◆ **Work instructions**: The entries that follow must be given again exactly, with no pictures kept.

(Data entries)
--------

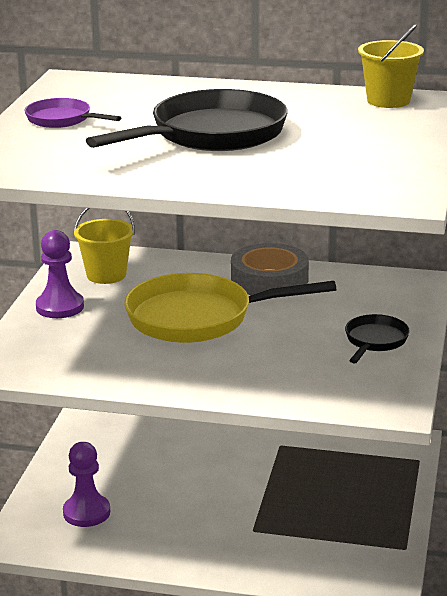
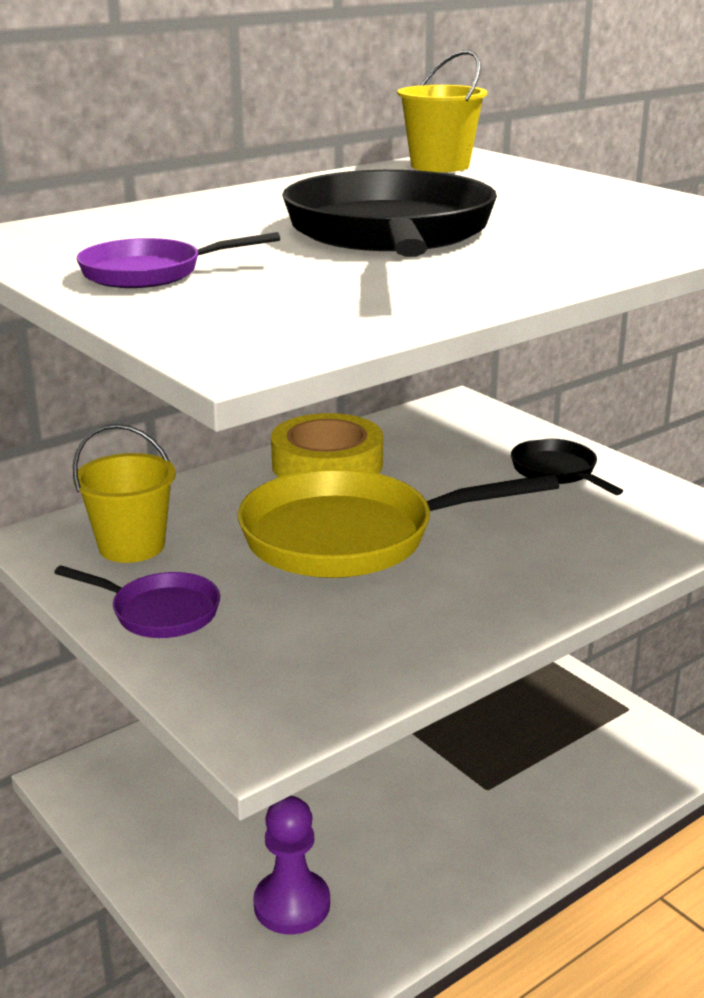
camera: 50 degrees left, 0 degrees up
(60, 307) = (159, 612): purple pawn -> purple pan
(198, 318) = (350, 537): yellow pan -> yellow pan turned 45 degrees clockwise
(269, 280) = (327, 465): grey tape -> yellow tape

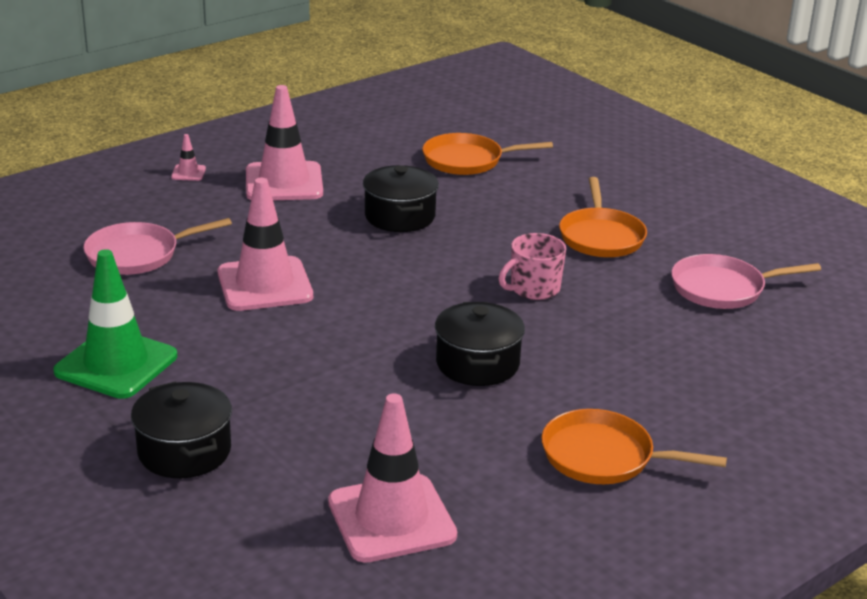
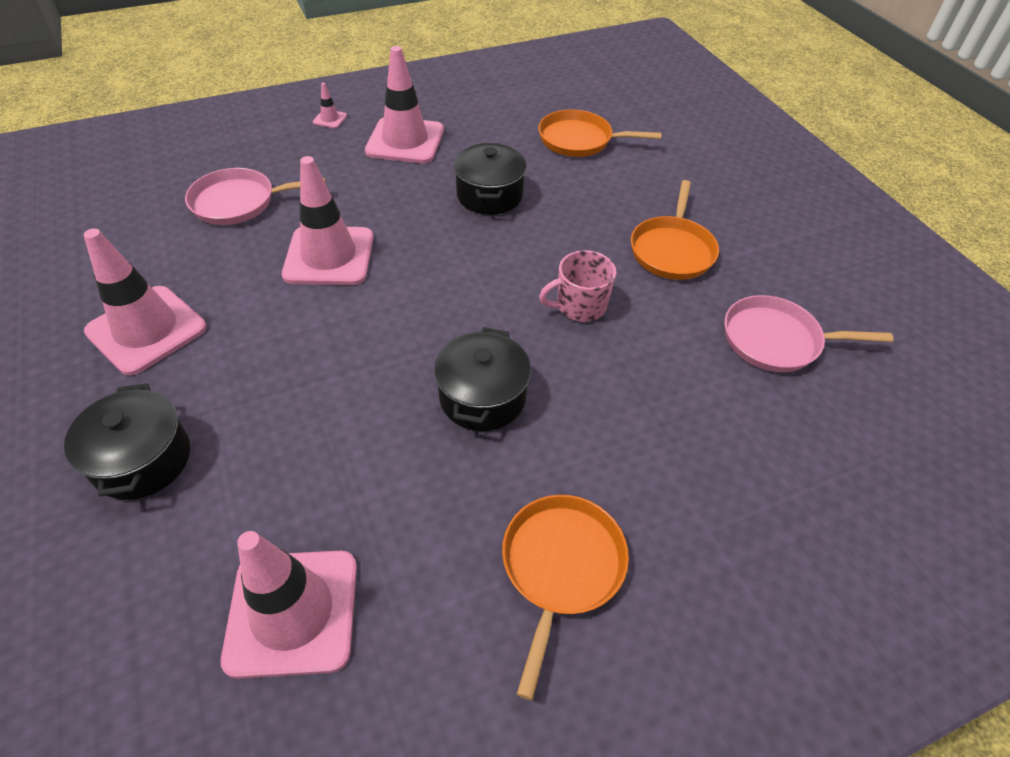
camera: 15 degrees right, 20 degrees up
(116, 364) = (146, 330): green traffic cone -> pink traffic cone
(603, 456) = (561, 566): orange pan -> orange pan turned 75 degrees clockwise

--------

◆ **Result of this exercise**:
camera: 50 degrees left, 0 degrees up
(60, 307) = (159, 612): purple pawn -> purple pan
(198, 318) = (350, 537): yellow pan -> yellow pan turned 45 degrees clockwise
(269, 280) = (327, 465): grey tape -> yellow tape

camera: 15 degrees right, 20 degrees up
(116, 364) = (146, 330): green traffic cone -> pink traffic cone
(603, 456) = (561, 566): orange pan -> orange pan turned 75 degrees clockwise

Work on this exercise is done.